■ **What is expected**:
The following data has a line with "aqua wrapped gift" and a line with "repainted | dark". Write out exactly those lines and all the lines between them.

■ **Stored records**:
□ □ □ □

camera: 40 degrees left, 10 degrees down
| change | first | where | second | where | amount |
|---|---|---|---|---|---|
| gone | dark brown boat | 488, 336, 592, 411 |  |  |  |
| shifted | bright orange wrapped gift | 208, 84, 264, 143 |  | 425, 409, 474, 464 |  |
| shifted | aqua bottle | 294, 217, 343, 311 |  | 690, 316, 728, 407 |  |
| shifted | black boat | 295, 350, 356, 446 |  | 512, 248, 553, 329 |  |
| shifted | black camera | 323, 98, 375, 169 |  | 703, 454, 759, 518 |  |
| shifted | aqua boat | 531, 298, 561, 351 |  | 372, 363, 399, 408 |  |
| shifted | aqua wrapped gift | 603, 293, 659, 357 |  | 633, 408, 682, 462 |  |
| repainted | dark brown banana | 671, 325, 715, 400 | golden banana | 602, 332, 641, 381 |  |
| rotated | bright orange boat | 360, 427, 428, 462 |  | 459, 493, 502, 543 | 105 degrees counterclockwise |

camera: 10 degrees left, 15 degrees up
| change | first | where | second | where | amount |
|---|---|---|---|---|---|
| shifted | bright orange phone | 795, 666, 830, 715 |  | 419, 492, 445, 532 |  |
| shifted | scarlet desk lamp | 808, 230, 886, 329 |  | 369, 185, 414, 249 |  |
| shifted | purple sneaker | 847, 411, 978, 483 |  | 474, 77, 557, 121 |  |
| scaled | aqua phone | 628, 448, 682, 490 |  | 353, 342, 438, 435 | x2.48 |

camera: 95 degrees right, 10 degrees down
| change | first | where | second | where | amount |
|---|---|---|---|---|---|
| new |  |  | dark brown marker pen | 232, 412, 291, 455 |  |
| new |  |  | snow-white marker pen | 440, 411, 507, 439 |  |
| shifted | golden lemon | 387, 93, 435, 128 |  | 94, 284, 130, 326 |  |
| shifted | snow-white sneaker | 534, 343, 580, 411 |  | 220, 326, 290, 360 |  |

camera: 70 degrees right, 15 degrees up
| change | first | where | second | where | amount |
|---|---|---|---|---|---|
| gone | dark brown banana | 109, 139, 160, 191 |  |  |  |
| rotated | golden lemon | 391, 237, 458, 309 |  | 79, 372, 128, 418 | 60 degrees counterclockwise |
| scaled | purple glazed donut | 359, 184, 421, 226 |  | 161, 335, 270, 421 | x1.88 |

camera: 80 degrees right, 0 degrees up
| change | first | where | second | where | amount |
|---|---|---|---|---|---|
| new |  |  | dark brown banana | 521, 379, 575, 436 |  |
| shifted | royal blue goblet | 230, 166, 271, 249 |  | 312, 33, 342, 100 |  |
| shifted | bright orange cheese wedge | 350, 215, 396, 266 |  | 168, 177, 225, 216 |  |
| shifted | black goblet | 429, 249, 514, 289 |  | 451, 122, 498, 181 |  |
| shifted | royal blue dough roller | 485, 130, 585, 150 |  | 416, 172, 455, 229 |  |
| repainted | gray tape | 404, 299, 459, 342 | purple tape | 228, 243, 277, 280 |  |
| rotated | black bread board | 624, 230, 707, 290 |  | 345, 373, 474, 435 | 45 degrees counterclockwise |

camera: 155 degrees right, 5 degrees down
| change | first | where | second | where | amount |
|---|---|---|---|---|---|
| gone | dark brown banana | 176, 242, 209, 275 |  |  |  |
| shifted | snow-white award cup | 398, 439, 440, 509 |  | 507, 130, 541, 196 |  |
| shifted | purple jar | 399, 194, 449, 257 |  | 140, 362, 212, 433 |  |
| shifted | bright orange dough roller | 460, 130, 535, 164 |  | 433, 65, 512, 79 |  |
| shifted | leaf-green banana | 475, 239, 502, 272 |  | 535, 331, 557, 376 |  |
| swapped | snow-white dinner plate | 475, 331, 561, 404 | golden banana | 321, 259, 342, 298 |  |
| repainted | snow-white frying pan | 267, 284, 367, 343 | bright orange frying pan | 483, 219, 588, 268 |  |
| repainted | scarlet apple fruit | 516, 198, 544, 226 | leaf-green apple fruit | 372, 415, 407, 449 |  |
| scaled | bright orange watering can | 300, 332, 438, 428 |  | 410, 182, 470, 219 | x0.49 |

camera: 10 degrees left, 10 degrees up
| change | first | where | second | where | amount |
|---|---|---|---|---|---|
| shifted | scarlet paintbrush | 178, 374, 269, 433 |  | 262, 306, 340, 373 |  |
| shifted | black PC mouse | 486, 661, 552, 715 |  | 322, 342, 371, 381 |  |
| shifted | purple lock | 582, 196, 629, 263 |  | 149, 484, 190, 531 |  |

□ □ □ □

■ **Solution to this problem**:
| shifted | aqua wrapped gift | 603, 293, 659, 357 |  | 633, 408, 682, 462 |  |
| repainted | dark brown banana | 671, 325, 715, 400 | golden banana | 602, 332, 641, 381 |  |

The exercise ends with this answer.